REQUIREMENT:
Every record that follows should be written out word for word; the pictures stay out.
(DATA FOR ANALYSIS)
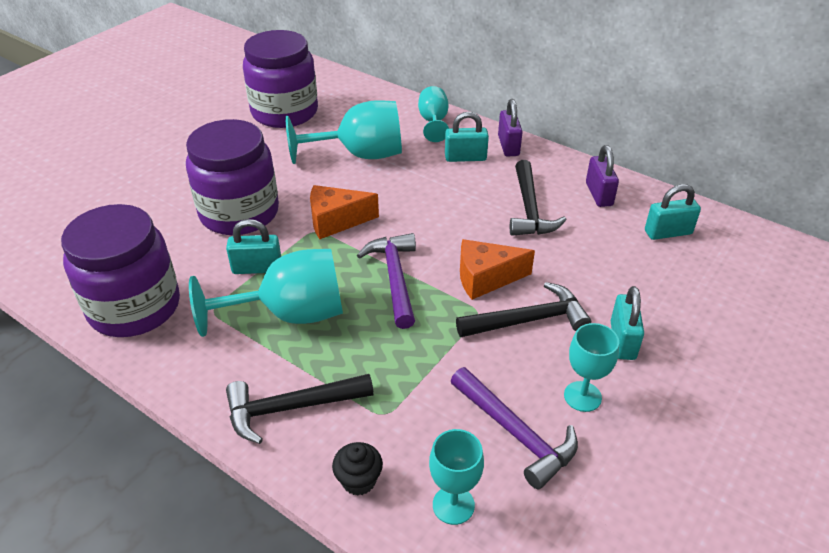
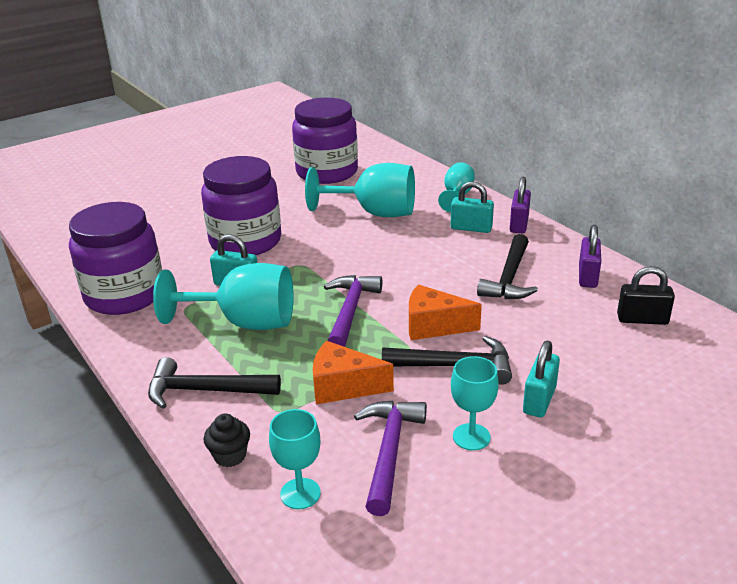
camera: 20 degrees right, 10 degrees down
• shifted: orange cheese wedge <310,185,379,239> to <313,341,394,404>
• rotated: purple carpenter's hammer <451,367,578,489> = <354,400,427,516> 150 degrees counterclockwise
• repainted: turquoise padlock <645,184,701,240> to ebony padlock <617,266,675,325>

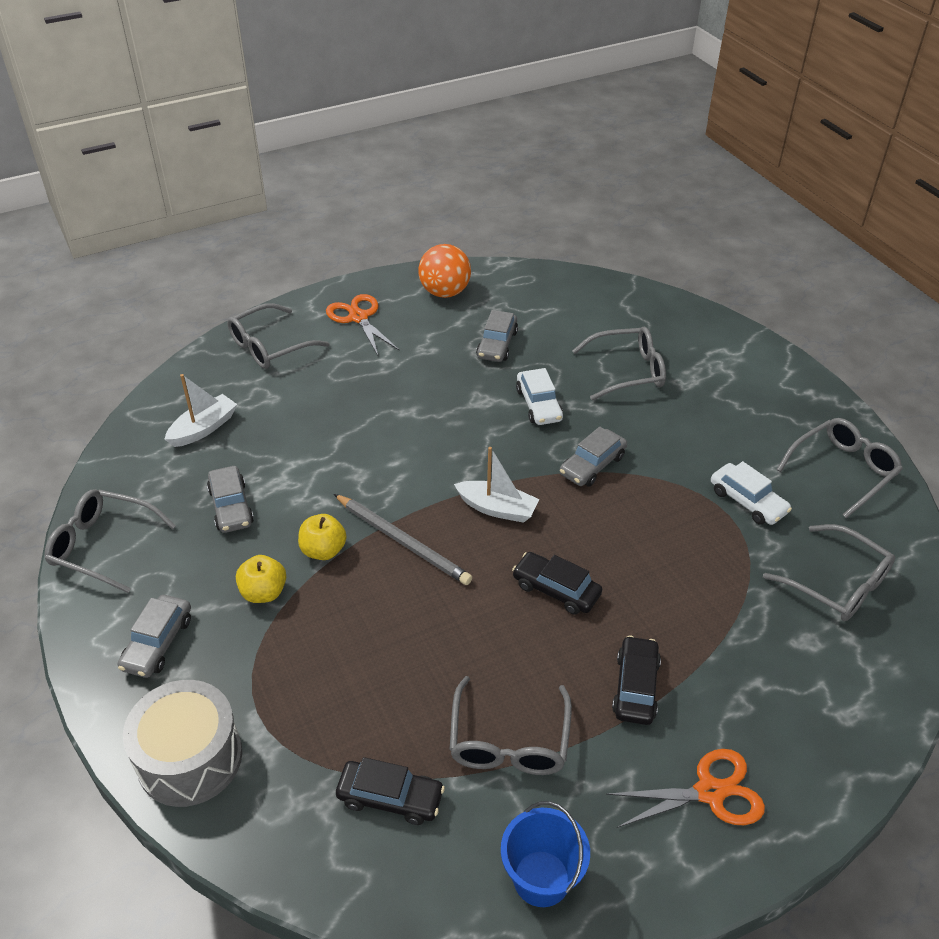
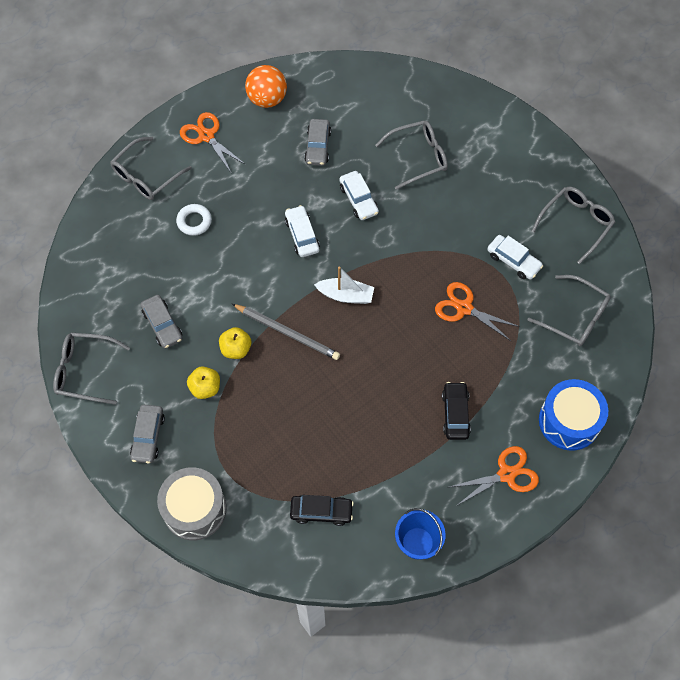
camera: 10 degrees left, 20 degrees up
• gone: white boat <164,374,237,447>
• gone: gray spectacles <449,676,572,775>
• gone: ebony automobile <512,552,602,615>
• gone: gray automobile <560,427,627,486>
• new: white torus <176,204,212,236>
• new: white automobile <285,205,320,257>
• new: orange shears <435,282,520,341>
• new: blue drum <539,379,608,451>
(End DATA FOR ANALYSIS)
RESPONSE BELOW:
camera: 20 degrees right, 10 degrees down
• shifted: orange cheese wedge <310,185,379,239> to <313,341,394,404>
• rotated: purple carpenter's hammer <451,367,578,489> = <354,400,427,516> 150 degrees counterclockwise
• repainted: turquoise padlock <645,184,701,240> to ebony padlock <617,266,675,325>

camera: 10 degrees left, 20 degrees up
• gone: white boat <164,374,237,447>
• gone: gray spectacles <449,676,572,775>
• gone: ebony automobile <512,552,602,615>
• gone: gray automobile <560,427,627,486>
• new: white torus <176,204,212,236>
• new: white automobile <285,205,320,257>
• new: orange shears <435,282,520,341>
• new: blue drum <539,379,608,451>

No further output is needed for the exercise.